#### Data shown ####

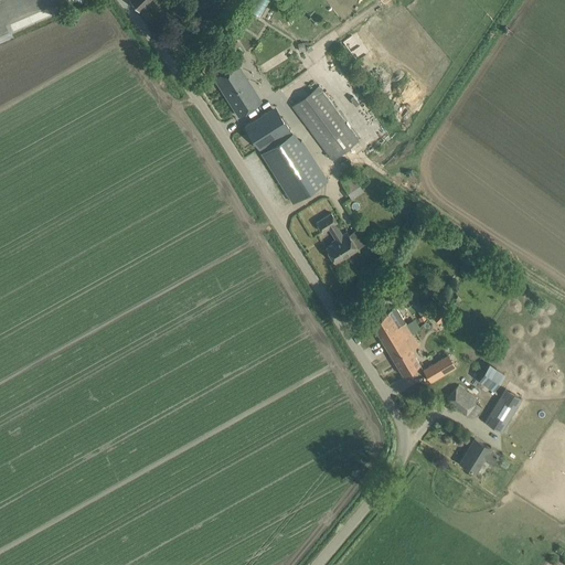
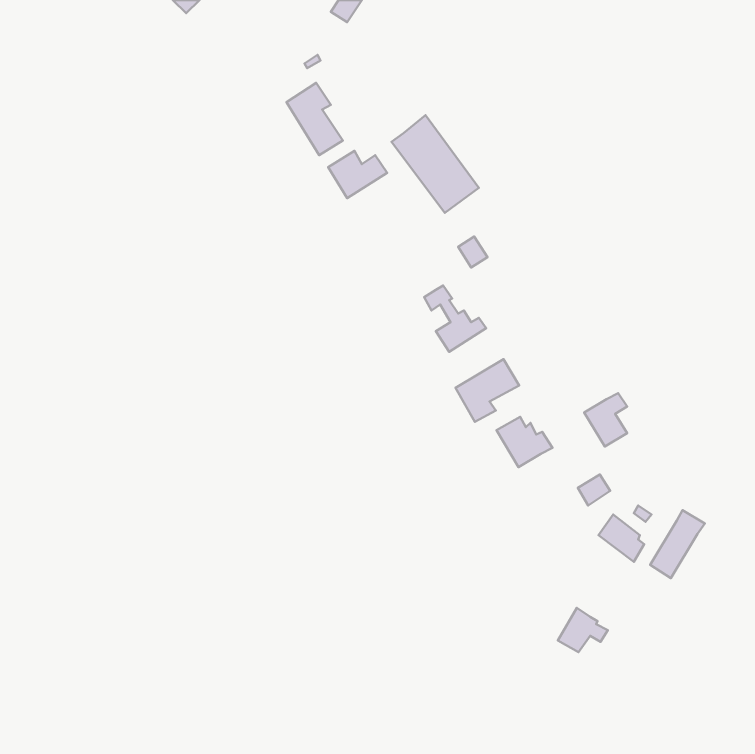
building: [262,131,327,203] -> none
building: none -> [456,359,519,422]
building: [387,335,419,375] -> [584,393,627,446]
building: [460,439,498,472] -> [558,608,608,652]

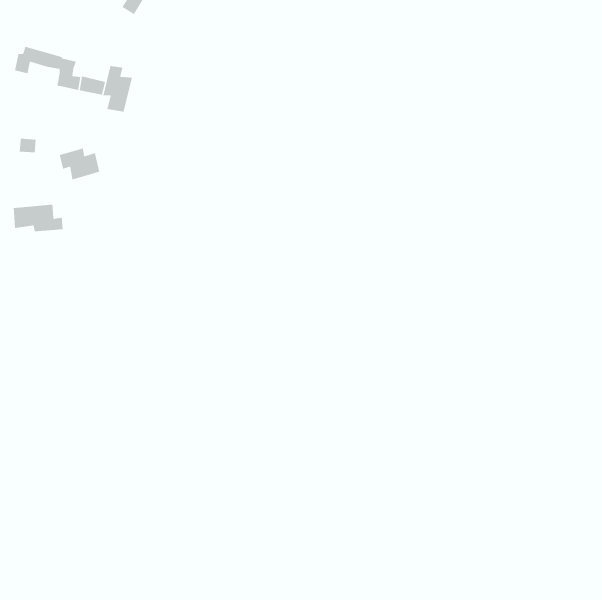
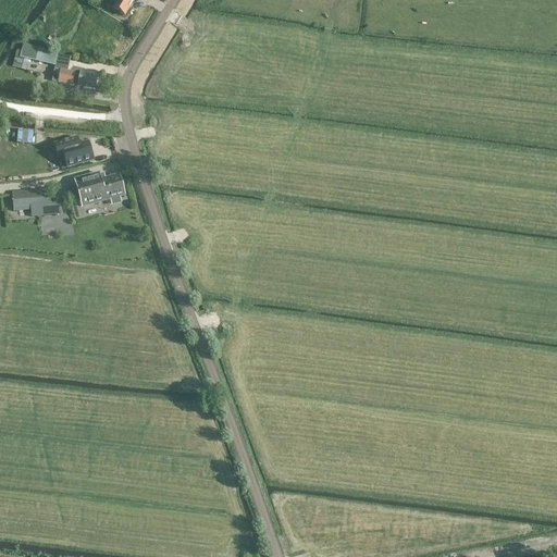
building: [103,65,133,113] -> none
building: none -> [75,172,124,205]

####

> What the exercise asks: Transcribe the entries word for word, without their pictures.

> Problem solution:
building: [262,131,327,203] -> none
building: none -> [456,359,519,422]
building: [387,335,419,375] -> [584,393,627,446]
building: [460,439,498,472] -> [558,608,608,652]

building: [103,65,133,113] -> none
building: none -> [75,172,124,205]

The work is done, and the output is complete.